* Work item *
Up to and including the final line, retype each line of the records below, starting with the one that contains "red tile A4:A7".

Start of Source data

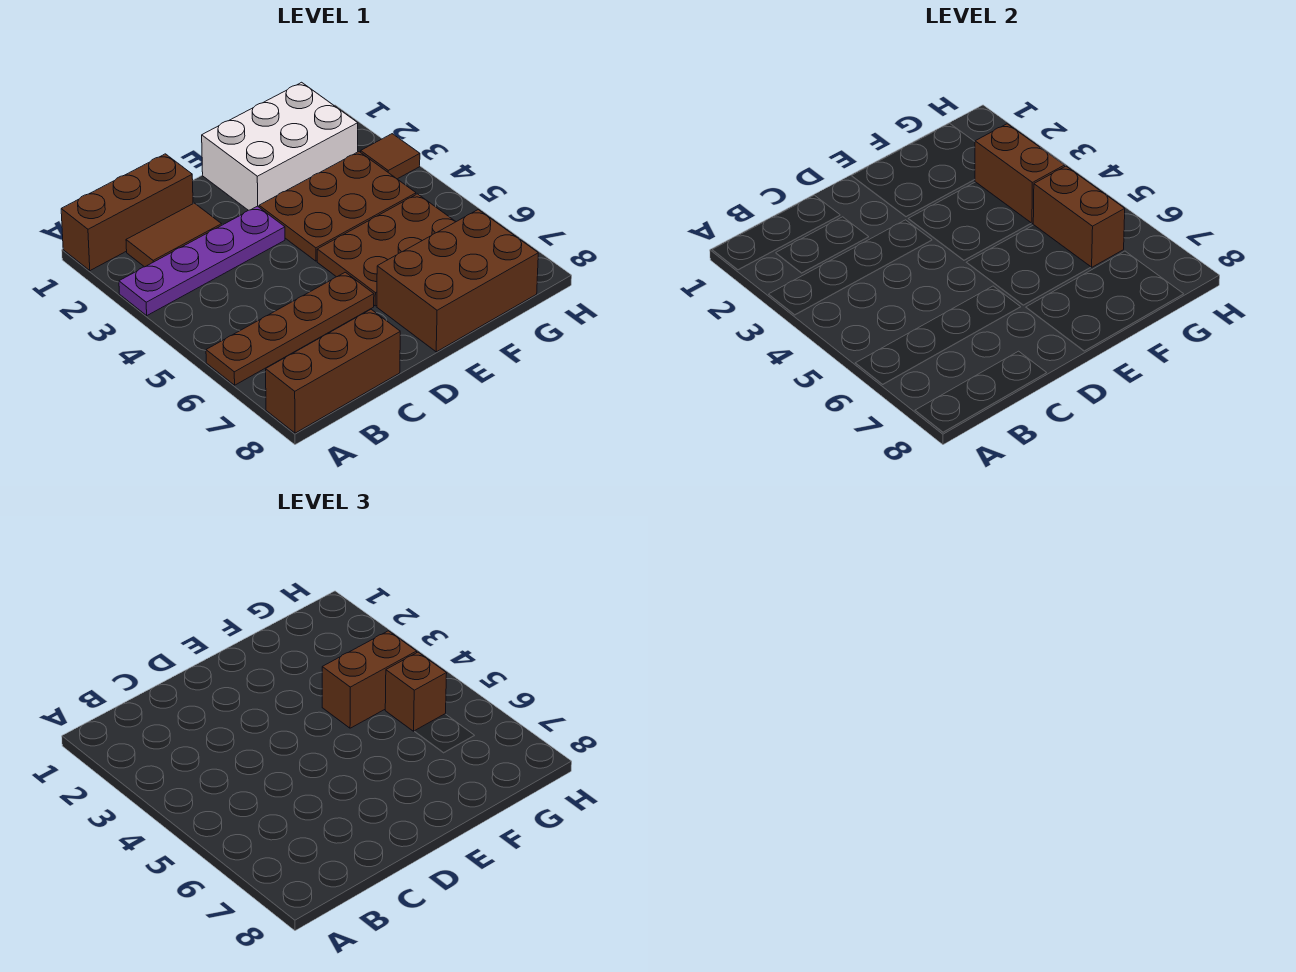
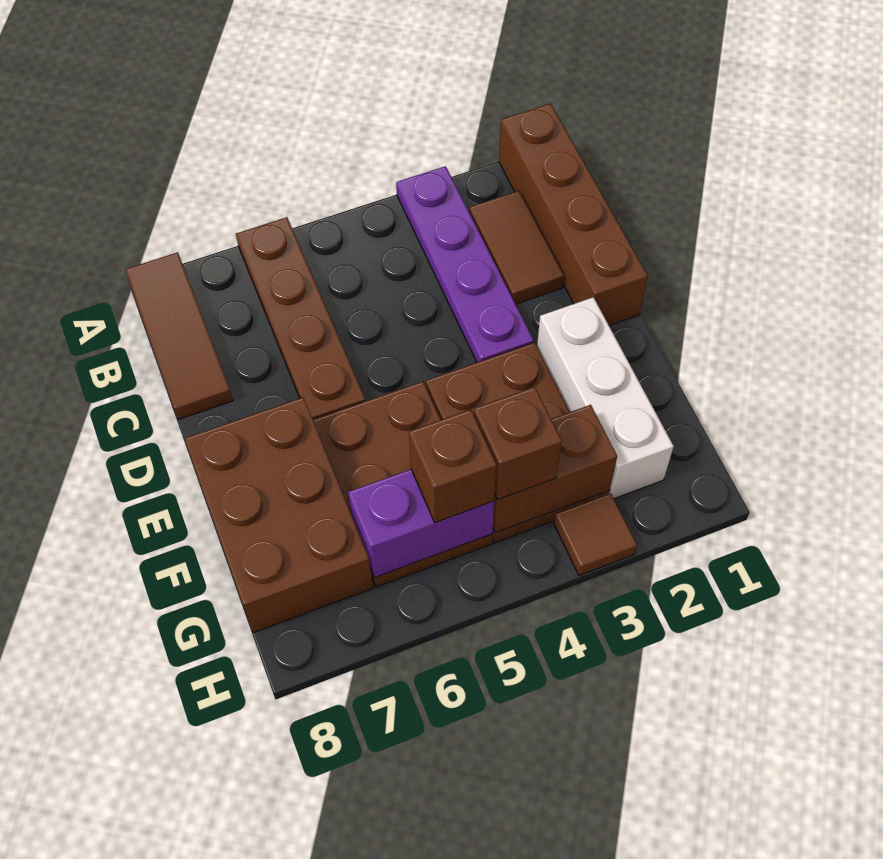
brown brick A1:C1 level 1 -> brown brick A1:D1 level 1
brown brick A8:C8 level 1 -> brown tile A8:C8 level 1
white brick E1:G2 level 1 -> white brick E2:G2 level 1
brown brick F4:G4 level 3 -> brown brick G4 level 3
brown brick G5:G6 level 2 -> purple brick G5:G6 level 2

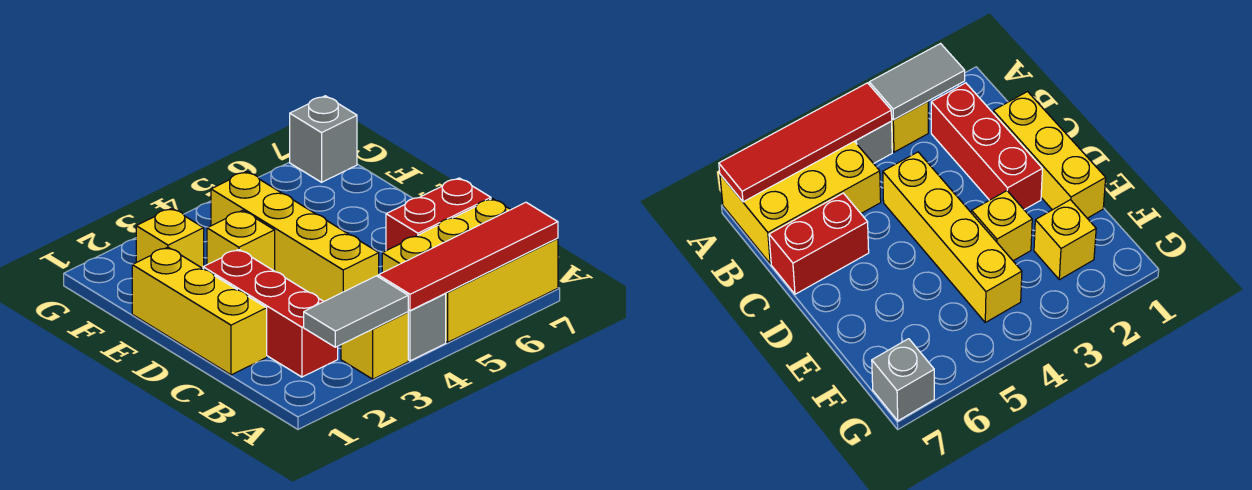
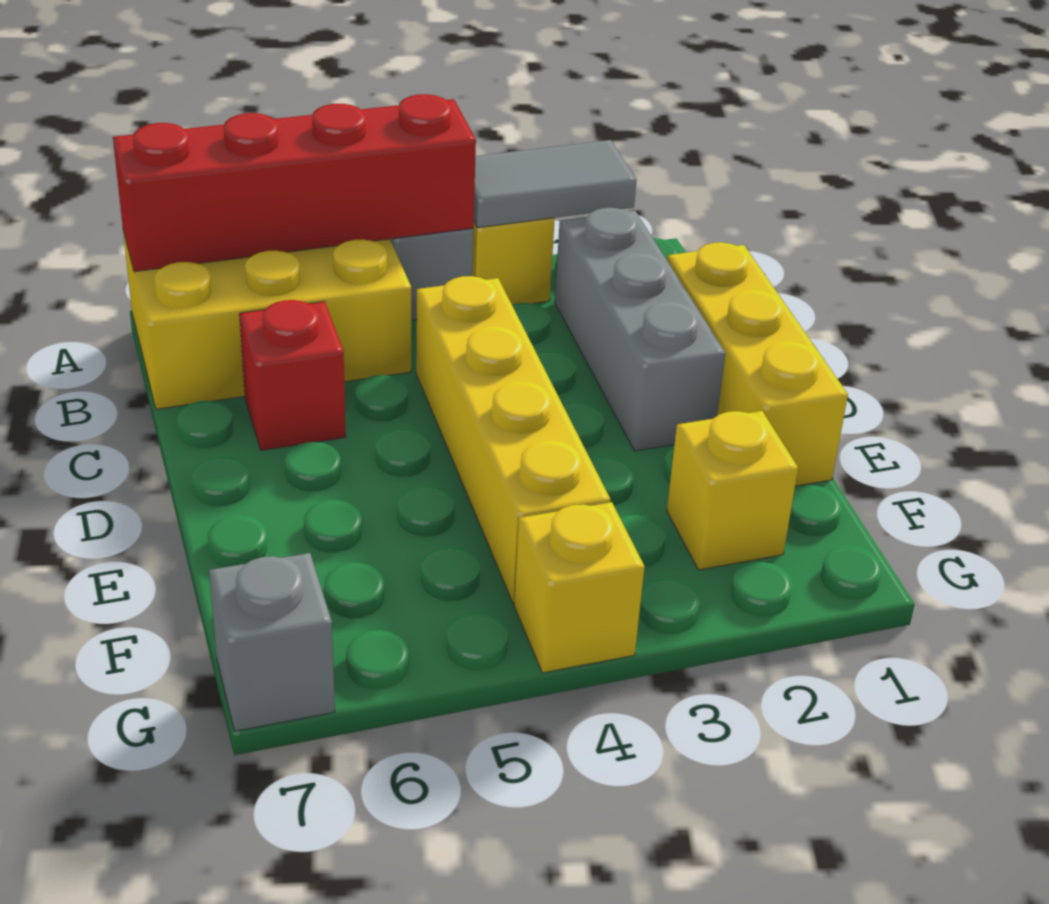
red tile A4:A7 level 2 -> red brick A4:A7 level 2
red brick B2:D2 level 1 -> grey brick B2:D2 level 1
red brick C6:C7 level 1 -> red brick C6 level 1
yellow brick E3 level 1 -> yellow brick G4 level 1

End of Source data

* Task output *
red tile A4:A7 level 2 -> red brick A4:A7 level 2
red brick B2:D2 level 1 -> grey brick B2:D2 level 1
red brick C6:C7 level 1 -> red brick C6 level 1
yellow brick E3 level 1 -> yellow brick G4 level 1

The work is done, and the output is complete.